▶ [Aim of the task]
Some of the lines below need repeating. Reproduce exactly those between the lines holding "107, 202, 187>" and "189> 90 degrees counterclockwise", inclusive.

▶ [Data for this exercise]

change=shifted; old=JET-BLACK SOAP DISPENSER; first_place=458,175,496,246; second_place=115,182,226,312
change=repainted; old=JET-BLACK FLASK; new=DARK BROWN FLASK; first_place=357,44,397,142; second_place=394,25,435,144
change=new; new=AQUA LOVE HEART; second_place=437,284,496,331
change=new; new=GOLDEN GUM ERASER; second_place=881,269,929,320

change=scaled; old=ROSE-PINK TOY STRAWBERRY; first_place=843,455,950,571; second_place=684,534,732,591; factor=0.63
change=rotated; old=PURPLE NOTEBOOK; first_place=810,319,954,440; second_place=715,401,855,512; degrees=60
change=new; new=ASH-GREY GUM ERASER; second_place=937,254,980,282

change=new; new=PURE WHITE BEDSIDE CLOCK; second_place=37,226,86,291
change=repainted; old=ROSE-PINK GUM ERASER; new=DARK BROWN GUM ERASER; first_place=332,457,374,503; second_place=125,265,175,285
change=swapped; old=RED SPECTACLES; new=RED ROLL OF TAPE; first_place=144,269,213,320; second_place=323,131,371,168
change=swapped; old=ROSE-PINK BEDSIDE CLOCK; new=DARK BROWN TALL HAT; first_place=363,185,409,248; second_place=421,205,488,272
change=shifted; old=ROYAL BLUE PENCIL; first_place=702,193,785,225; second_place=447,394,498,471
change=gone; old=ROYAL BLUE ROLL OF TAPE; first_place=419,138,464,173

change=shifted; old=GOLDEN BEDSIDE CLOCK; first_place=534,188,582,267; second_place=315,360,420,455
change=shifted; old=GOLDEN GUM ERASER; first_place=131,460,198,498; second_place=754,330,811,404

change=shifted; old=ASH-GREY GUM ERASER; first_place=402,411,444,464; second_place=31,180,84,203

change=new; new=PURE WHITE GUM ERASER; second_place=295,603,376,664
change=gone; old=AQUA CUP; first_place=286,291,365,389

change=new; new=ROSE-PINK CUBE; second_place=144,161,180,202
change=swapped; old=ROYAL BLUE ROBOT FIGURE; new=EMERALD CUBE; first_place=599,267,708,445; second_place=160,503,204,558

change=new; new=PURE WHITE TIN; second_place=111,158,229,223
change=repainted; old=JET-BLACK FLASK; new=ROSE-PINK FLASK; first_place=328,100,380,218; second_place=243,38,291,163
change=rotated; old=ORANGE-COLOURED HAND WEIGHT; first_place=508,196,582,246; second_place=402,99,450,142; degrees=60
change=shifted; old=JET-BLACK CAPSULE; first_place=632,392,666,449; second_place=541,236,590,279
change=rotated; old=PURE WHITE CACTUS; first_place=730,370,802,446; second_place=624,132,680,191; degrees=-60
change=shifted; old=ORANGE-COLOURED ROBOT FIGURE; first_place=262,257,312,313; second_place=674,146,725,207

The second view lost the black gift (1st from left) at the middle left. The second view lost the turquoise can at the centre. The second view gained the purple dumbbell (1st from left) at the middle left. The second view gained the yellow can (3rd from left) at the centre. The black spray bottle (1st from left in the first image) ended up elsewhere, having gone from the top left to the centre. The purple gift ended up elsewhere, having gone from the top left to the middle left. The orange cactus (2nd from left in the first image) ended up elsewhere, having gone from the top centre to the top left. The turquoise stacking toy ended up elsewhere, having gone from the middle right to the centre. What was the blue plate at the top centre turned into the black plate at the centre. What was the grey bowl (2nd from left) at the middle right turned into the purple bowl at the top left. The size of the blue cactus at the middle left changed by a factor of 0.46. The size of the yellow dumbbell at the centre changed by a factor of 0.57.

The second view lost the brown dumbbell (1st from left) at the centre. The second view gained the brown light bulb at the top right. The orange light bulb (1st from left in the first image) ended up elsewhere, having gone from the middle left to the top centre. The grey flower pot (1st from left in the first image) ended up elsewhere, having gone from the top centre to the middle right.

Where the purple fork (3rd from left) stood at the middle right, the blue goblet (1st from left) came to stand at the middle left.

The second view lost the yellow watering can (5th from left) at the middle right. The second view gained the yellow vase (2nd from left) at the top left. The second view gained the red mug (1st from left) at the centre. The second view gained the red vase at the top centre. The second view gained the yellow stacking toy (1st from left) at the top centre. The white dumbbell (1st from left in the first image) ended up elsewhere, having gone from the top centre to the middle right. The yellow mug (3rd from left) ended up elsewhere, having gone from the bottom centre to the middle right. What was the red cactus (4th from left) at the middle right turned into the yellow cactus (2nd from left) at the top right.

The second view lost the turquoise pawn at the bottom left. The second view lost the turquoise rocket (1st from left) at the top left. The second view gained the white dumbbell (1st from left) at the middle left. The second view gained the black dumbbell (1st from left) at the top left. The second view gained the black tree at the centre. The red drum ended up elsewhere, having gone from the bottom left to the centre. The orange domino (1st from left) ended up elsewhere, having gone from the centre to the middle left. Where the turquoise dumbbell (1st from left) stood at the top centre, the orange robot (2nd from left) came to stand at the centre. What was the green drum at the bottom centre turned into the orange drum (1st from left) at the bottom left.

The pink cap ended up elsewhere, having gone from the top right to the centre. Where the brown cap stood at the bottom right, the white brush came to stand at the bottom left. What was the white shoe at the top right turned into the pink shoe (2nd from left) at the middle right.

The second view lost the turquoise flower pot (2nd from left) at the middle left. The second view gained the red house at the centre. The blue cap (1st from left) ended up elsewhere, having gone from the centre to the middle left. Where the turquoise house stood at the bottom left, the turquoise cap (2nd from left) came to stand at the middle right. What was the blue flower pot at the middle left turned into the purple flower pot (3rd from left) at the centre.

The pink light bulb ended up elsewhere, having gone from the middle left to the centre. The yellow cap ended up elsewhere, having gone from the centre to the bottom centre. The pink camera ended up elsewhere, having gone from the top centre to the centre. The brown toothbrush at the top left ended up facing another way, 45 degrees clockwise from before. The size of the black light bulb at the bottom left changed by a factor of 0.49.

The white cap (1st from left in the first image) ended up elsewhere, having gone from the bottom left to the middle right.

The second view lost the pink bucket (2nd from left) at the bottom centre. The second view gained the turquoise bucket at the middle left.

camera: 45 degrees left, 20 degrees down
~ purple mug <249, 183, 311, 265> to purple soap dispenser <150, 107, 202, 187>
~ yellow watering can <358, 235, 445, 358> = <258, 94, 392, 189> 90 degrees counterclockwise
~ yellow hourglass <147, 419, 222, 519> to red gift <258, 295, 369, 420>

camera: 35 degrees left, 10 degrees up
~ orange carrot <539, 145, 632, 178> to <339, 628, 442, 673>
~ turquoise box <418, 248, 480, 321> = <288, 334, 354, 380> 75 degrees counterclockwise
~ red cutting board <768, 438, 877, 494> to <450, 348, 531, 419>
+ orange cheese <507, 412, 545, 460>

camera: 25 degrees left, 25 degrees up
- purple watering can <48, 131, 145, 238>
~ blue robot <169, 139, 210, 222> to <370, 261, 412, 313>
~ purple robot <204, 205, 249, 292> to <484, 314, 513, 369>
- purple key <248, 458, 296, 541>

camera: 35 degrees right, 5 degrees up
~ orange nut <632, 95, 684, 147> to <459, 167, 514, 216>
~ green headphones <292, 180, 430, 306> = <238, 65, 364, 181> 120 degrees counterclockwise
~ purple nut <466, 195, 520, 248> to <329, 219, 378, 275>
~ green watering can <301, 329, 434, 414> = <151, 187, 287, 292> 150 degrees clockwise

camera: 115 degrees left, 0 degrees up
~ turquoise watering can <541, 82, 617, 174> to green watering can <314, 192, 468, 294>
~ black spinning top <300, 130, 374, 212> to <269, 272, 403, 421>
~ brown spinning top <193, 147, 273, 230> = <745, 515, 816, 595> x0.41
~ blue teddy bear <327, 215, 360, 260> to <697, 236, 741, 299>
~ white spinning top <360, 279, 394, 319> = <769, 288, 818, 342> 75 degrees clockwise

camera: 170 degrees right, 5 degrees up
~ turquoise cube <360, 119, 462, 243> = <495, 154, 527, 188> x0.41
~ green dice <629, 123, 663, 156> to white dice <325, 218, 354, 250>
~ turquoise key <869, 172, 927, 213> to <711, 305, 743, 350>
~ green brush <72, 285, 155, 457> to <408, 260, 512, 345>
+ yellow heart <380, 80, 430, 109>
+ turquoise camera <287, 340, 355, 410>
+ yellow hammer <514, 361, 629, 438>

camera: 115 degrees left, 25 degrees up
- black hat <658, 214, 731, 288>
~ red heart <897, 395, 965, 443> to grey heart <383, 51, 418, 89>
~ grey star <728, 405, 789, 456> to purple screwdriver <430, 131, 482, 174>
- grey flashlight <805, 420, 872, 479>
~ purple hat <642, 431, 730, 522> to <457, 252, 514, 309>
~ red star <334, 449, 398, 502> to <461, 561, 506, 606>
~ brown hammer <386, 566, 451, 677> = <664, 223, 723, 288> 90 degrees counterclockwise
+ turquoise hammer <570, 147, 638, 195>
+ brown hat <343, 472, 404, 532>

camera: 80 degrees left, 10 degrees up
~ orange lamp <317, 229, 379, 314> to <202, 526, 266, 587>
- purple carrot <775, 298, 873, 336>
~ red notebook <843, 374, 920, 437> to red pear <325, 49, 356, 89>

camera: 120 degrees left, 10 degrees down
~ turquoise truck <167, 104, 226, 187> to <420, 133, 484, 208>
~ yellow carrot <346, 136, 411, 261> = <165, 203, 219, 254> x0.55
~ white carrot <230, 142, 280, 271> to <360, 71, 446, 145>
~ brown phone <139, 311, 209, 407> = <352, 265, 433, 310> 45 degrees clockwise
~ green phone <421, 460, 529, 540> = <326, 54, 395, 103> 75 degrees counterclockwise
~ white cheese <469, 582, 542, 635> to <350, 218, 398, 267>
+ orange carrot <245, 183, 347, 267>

▶ [Response]
~ purple mug <249, 183, 311, 265> to purple soap dispenser <150, 107, 202, 187>
~ yellow watering can <358, 235, 445, 358> = <258, 94, 392, 189> 90 degrees counterclockwise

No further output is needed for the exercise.